**What is required**
Copy exactly the lines of the data below that run from the line holding "TR4: NPN (B" through the line holding "U1: ATmega88PA -> ATmega328P", both ends included.

**Materials provided**
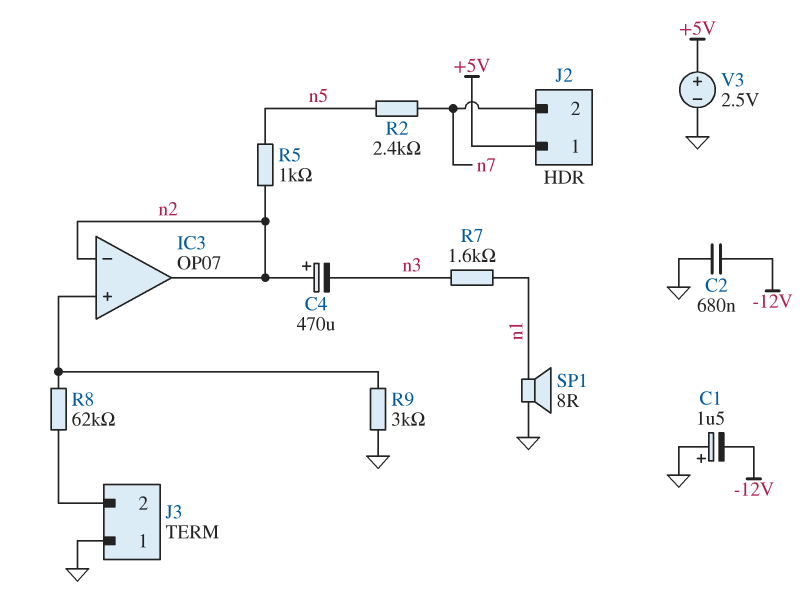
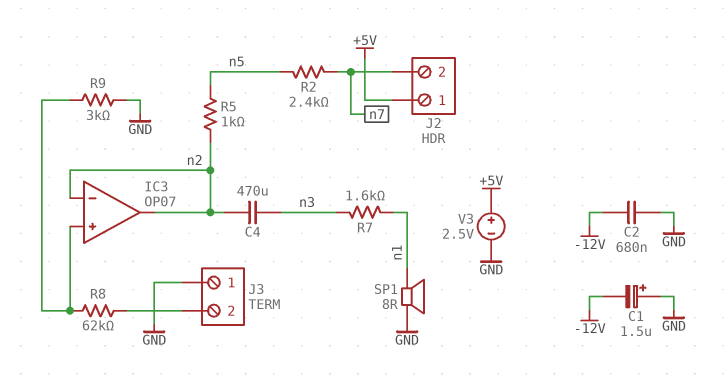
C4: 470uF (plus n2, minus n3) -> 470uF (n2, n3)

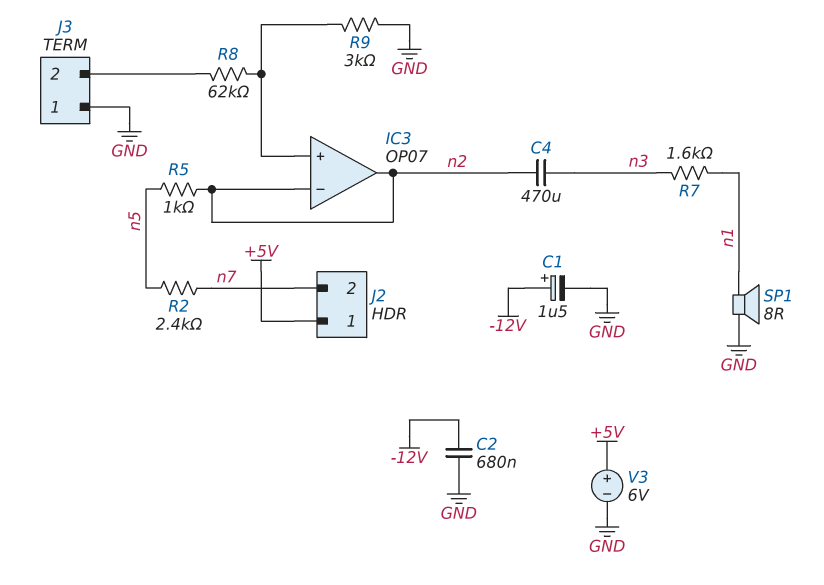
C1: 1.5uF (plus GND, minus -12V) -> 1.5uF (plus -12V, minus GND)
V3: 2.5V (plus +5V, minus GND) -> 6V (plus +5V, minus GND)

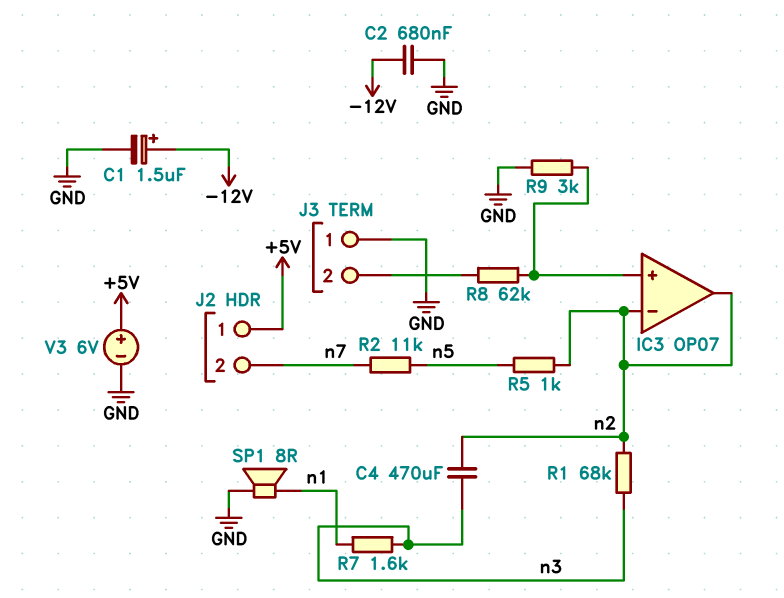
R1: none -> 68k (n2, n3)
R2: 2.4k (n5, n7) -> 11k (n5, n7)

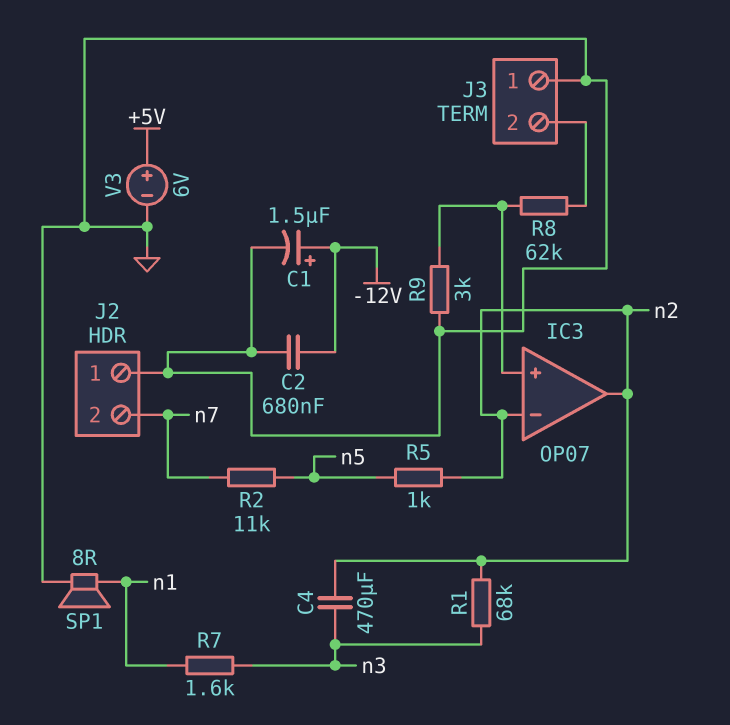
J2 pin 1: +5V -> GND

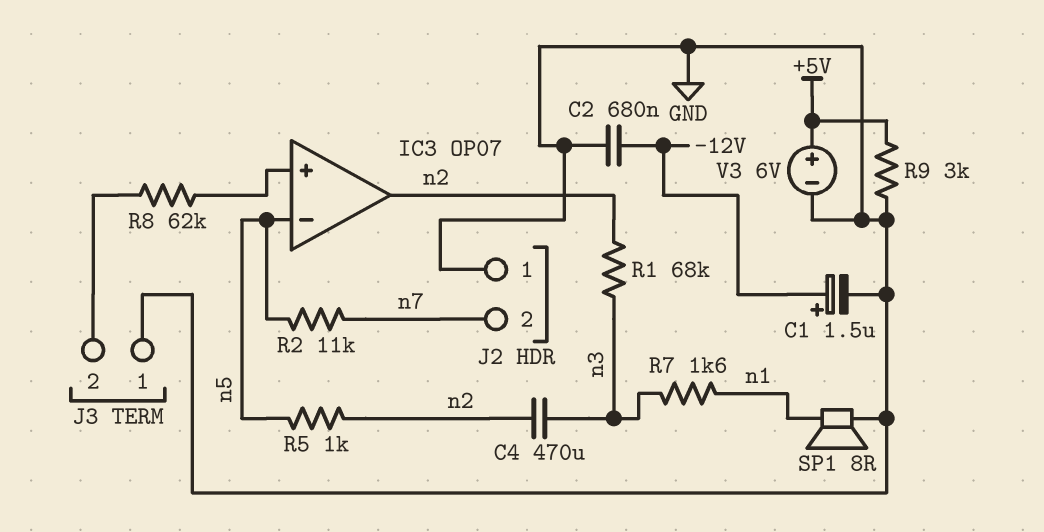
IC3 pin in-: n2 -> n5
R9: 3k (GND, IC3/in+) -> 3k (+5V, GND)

* * *

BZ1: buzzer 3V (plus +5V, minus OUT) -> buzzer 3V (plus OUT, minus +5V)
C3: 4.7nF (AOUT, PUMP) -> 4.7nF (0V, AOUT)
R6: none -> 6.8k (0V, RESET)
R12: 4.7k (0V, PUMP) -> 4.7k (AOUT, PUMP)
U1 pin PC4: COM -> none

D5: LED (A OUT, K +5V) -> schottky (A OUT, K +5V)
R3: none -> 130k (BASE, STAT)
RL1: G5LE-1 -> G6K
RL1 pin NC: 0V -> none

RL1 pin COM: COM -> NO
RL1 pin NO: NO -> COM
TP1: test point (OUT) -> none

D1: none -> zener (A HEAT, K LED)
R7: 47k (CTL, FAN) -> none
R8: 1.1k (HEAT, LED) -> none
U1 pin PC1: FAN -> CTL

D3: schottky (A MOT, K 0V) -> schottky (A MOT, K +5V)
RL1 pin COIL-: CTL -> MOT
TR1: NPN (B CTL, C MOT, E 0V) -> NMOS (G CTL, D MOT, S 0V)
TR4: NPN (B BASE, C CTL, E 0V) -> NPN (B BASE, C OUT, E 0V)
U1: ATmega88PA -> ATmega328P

--

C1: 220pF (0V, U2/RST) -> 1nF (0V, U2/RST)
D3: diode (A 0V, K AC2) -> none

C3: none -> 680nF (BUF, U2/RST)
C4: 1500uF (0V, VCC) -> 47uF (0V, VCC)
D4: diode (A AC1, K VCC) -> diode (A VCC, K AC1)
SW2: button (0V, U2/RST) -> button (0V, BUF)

**Task answer**
TR4: NPN (B BASE, C CTL, E 0V) -> NPN (B BASE, C OUT, E 0V)
U1: ATmega88PA -> ATmega328P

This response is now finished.